-- Problem --
Report every line below that holds the word "ellipse".

####

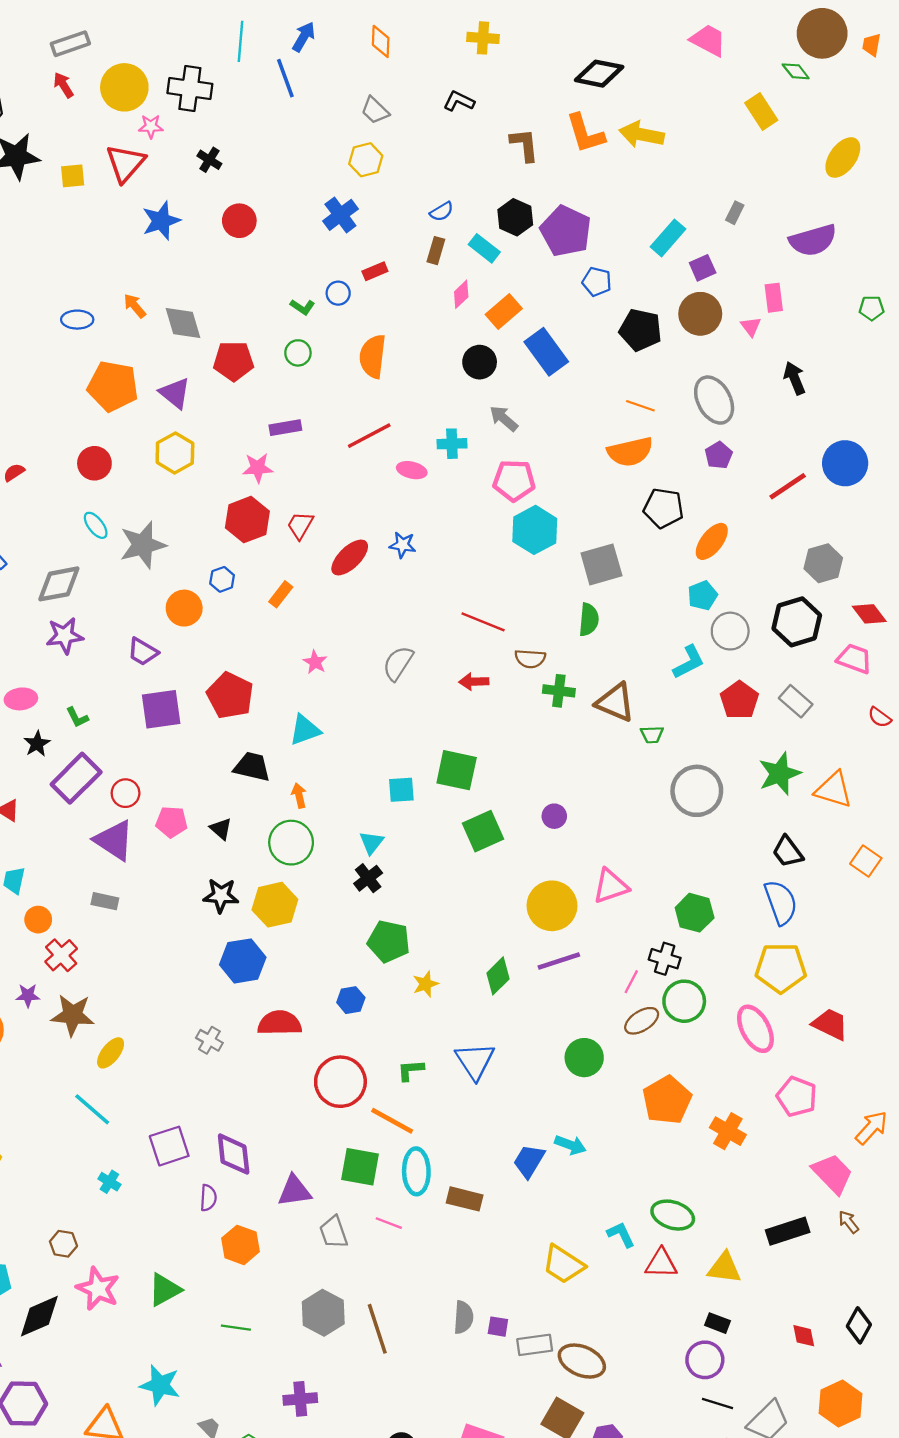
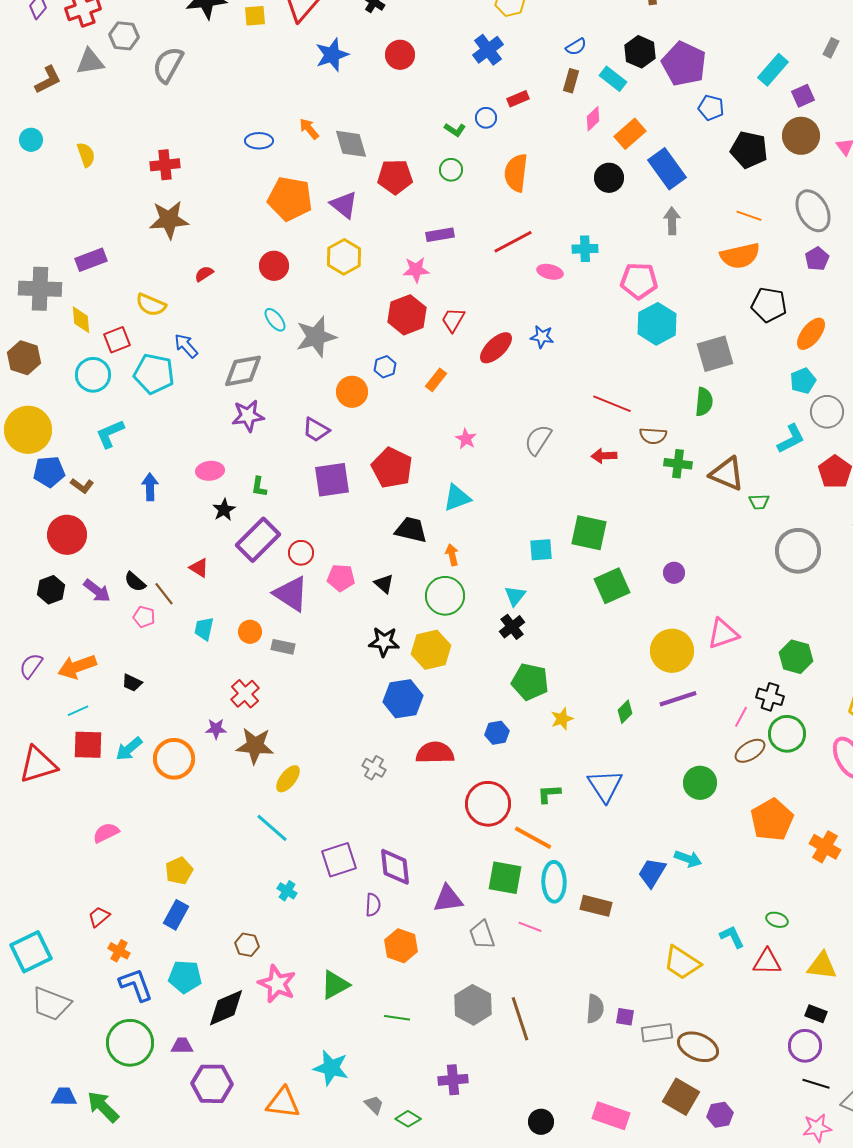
gray arrow: (504, 418) -> (672, 221), moved, turned 48
green L-shape: (77, 717) -> (259, 487), turned 35
orange circle: (38, 920) -> (250, 632), moved
green diamond: (498, 976) -> (625, 712), size x0.7
green ellipse: (673, 1215) -> (777, 920), size x0.6

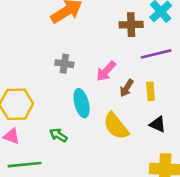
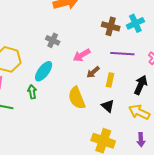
cyan ellipse: (82, 103) -> (44, 71), moved, turned 35
green arrow: (58, 135) -> (32, 92), turned 32

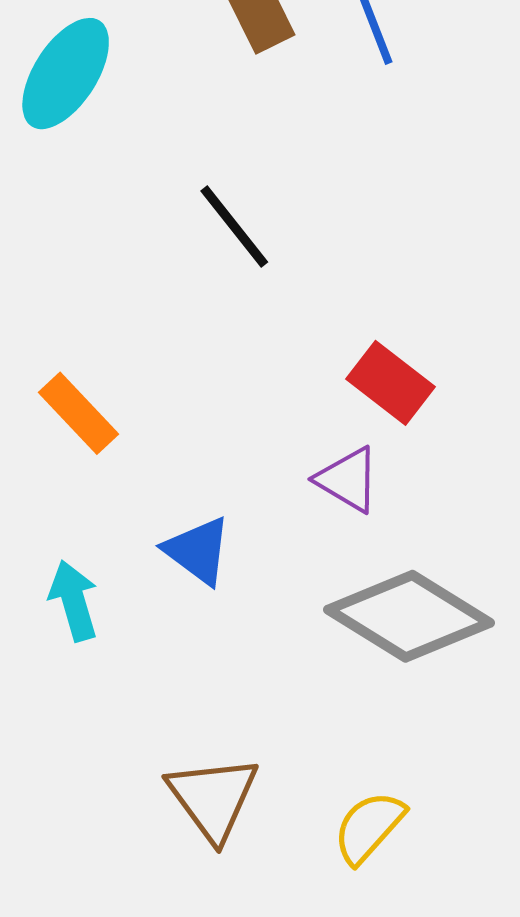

####

-- Answer area --
green ellipse: (673, 1215) -> (777, 920), size x0.6
cyan ellipse: (82, 103) -> (44, 71), moved, turned 35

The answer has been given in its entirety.